PROBLEM DETAILS ->
Looking at the listing below, work out the number of lines where the string "camera" shows up, and give that number only.

RECORD EXTRACTS ->
+---+

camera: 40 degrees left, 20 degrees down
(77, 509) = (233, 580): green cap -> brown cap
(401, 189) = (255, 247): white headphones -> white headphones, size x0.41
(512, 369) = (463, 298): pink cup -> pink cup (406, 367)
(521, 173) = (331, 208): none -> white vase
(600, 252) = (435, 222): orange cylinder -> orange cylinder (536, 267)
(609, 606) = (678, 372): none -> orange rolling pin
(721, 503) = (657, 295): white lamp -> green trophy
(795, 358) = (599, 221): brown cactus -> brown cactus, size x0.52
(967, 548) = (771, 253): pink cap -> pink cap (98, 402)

+---+

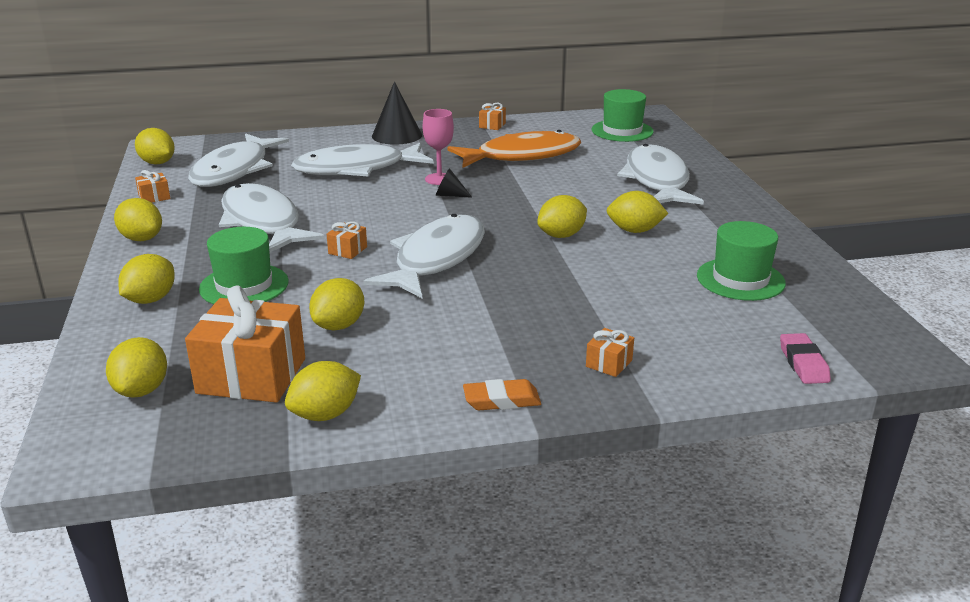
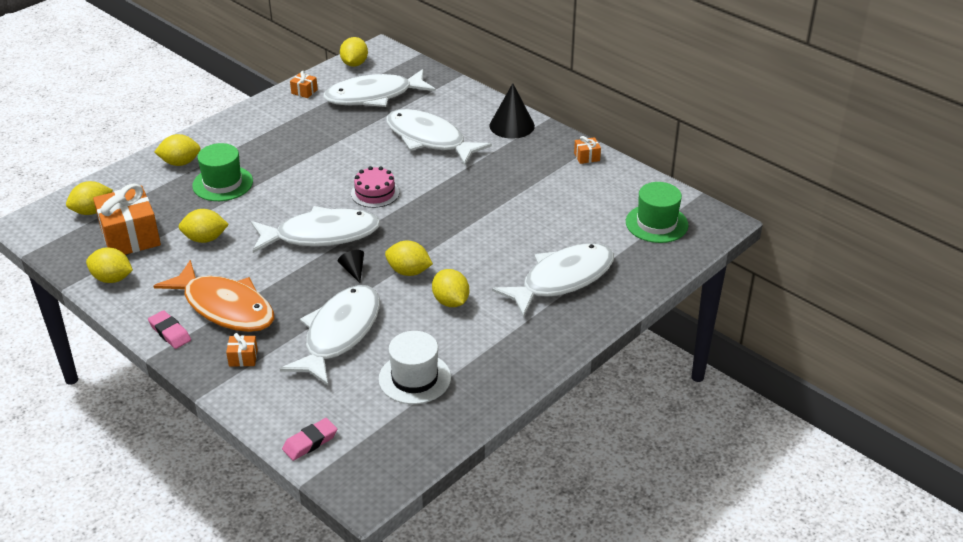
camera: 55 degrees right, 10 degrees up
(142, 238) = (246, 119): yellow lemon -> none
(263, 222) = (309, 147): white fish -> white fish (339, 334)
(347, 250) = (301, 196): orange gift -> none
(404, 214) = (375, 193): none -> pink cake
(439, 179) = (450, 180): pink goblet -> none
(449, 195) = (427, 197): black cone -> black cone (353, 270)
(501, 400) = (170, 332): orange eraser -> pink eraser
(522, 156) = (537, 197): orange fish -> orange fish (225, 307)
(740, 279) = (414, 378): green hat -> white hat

+---+

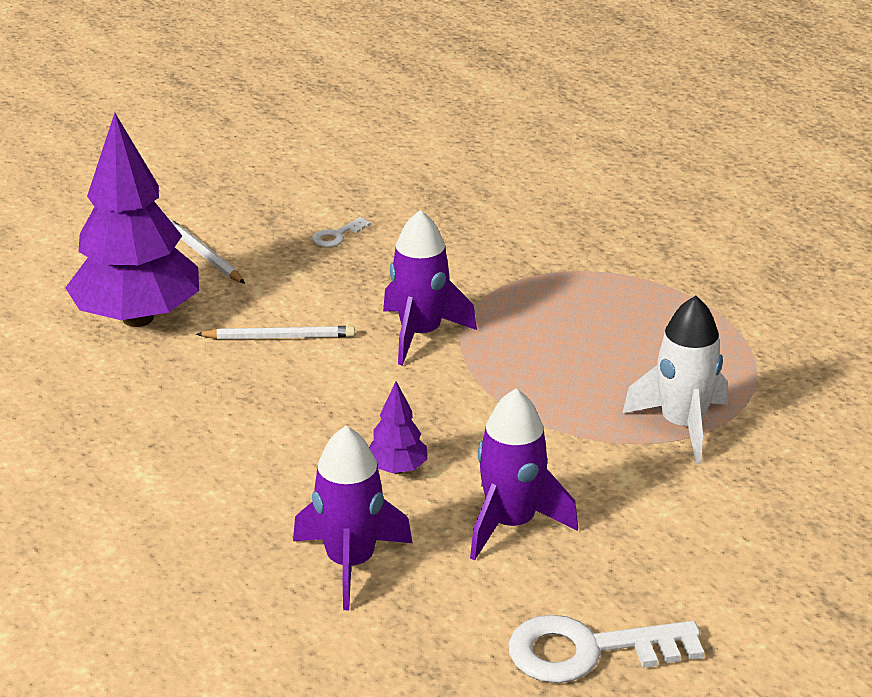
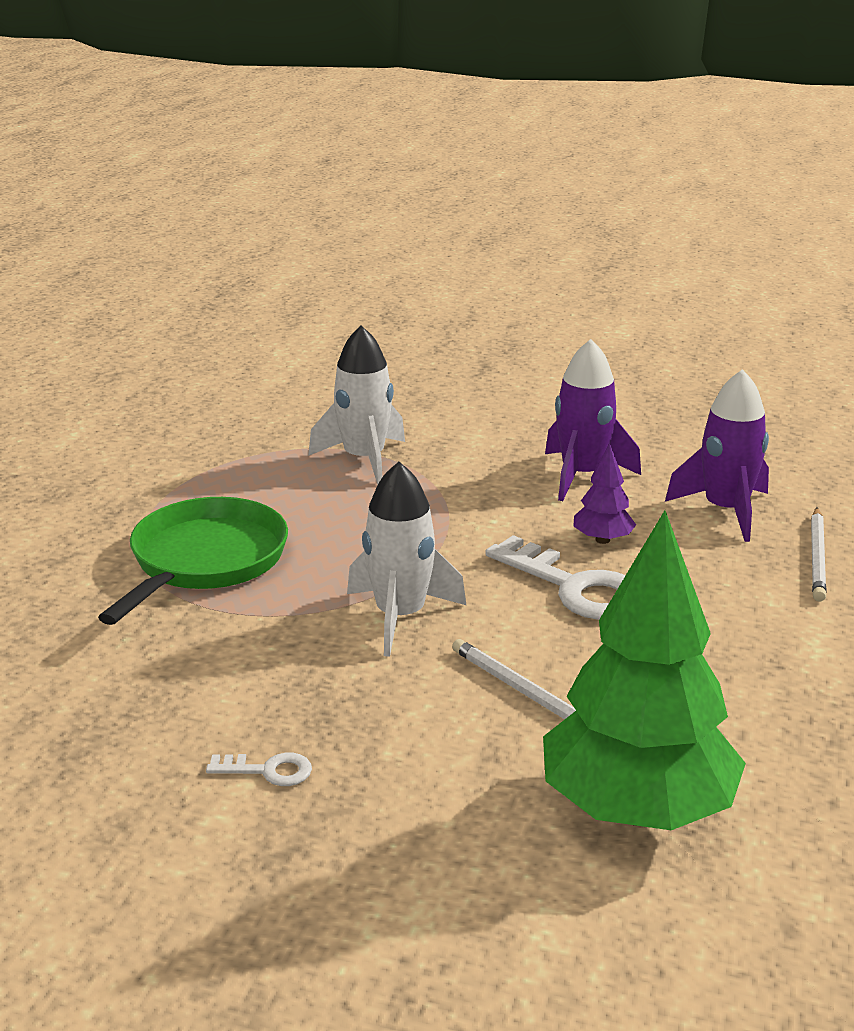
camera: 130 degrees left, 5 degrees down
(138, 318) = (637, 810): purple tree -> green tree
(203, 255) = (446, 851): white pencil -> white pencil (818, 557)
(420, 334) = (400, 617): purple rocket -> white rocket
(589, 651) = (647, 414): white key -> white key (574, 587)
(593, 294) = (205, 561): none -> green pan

+---+

OUTPUT BELOW ->
3